#### Data provided
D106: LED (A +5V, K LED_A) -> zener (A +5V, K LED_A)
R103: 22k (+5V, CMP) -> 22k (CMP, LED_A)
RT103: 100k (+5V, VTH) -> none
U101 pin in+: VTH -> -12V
########
#### Data provided
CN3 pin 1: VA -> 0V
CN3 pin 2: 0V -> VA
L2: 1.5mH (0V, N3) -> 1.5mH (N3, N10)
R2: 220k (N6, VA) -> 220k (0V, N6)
########
*Exercise directions:* Going back to the entries above, set down exactly the lines that begin at the one with "R103: 22k (+5V, CMP) -> 22k (CMP, LED_A)" and end at the one with "U101 pin in+: VTH -> -12V", both included, and nothing else.

*Answer to the exercise:*
R103: 22k (+5V, CMP) -> 22k (CMP, LED_A)
RT103: 100k (+5V, VTH) -> none
U101 pin in+: VTH -> -12V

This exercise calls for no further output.